What is needed: Only the lines from the one with "J1 pin 2: VA -> none" through the end of the data are wanted, copied exactly.

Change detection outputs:
______
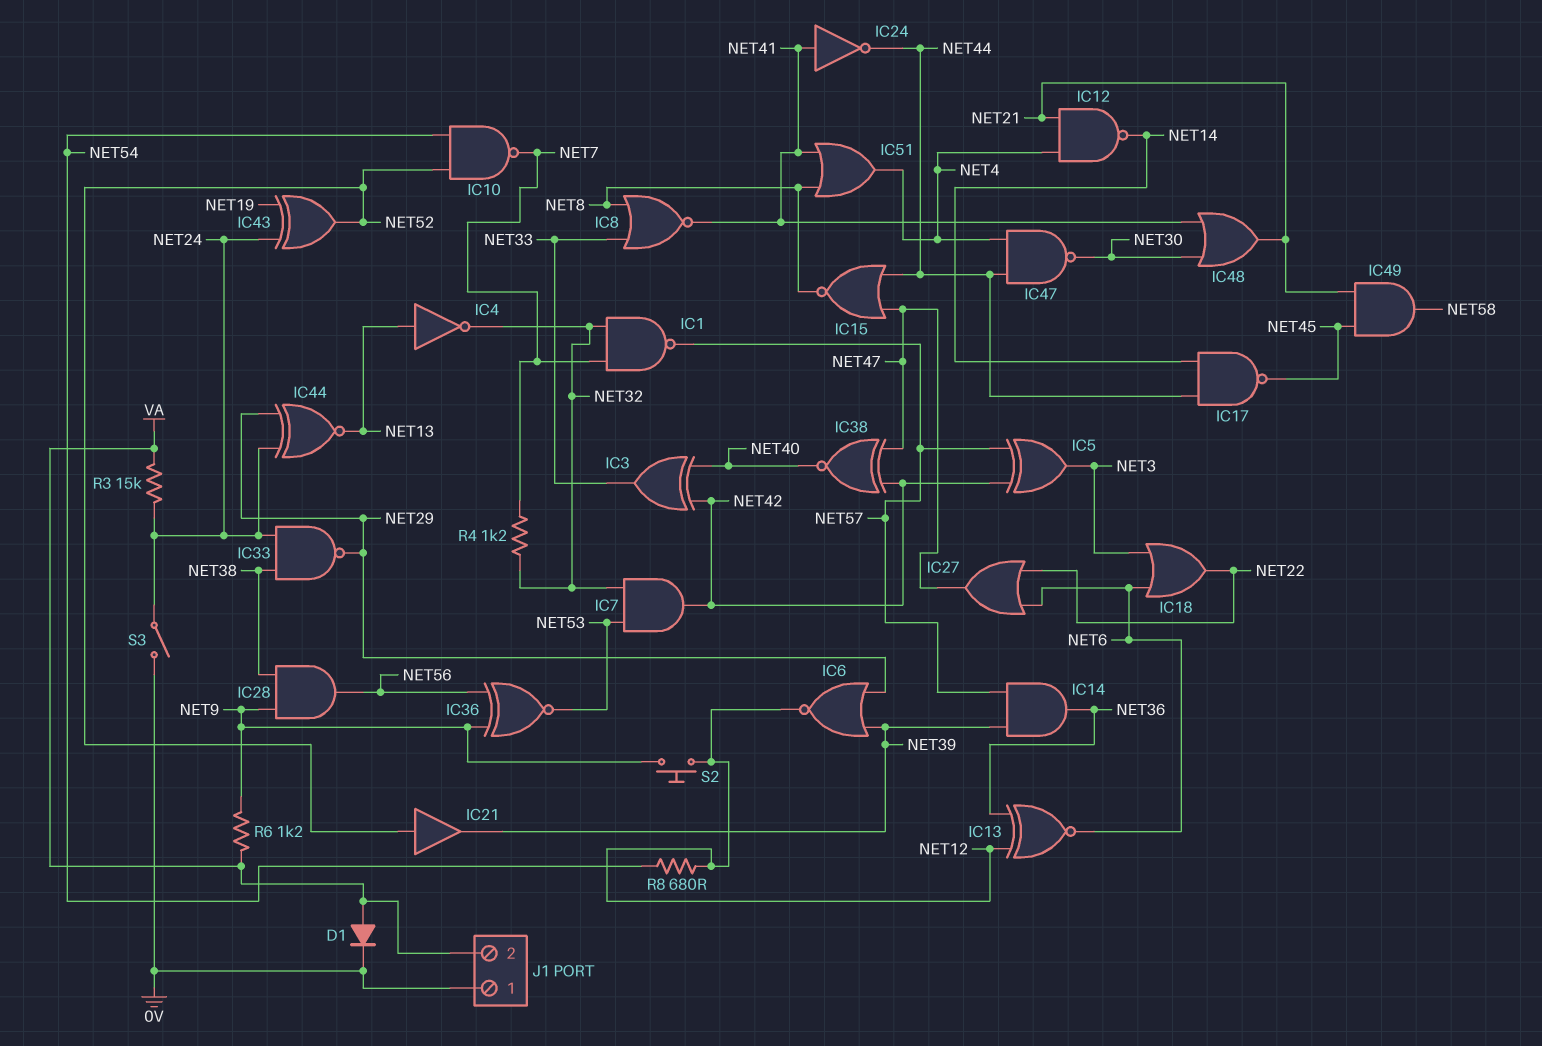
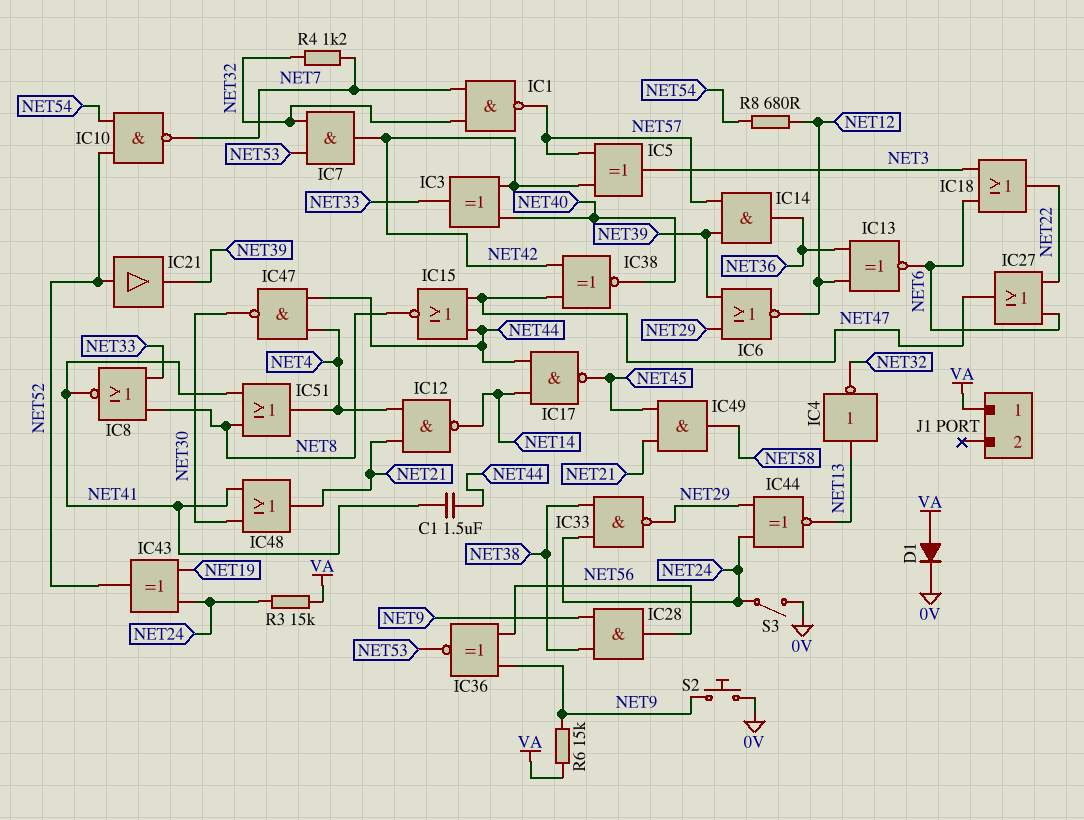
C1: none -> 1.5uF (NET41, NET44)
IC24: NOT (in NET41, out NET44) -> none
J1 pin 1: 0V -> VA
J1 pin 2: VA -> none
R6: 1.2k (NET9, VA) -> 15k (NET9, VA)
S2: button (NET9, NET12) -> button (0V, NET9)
______
Problem solution:
J1 pin 2: VA -> none
R6: 1.2k (NET9, VA) -> 15k (NET9, VA)
S2: button (NET9, NET12) -> button (0V, NET9)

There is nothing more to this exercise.